Problem details:
Could you copy exactly the lines from the one containing "degrees counterclockwise |" through the last line of the records below, and nothing else?

(Items listed in a dataset)
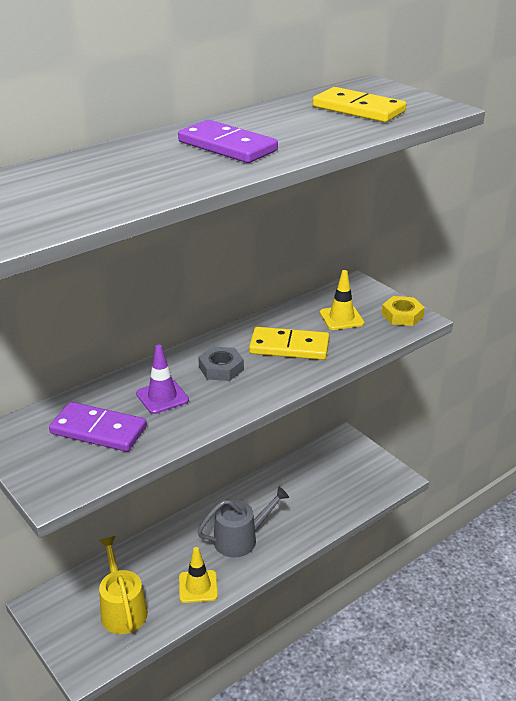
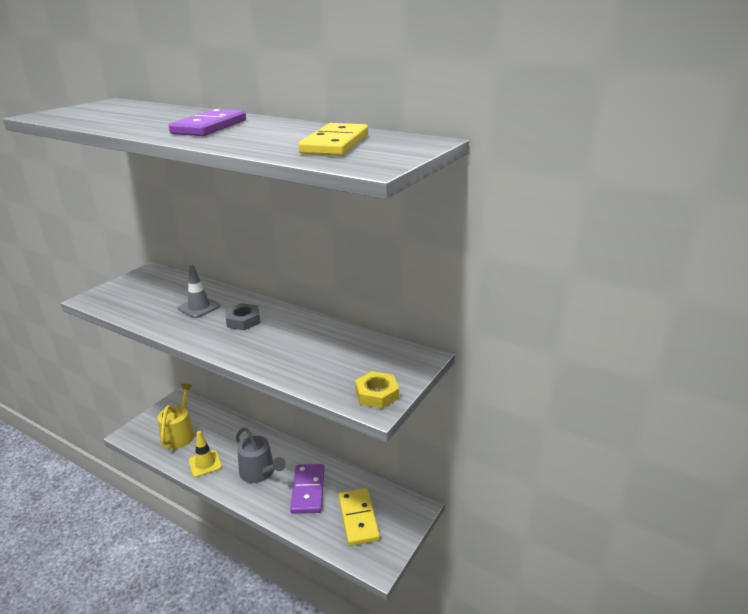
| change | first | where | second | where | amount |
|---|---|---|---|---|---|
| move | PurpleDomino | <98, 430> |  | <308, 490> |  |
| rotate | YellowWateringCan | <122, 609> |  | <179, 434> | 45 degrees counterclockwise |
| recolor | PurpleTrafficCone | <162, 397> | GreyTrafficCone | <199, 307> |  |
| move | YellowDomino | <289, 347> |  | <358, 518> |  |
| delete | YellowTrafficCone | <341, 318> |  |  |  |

Solution for this task:
| rotate | YellowWateringCan | <122, 609> |  | <179, 434> | 45 degrees counterclockwise |
| recolor | PurpleTrafficCone | <162, 397> | GreyTrafficCone | <199, 307> |  |
| move | YellowDomino | <289, 347> |  | <358, 518> |  |
| delete | YellowTrafficCone | <341, 318> |  |  |  |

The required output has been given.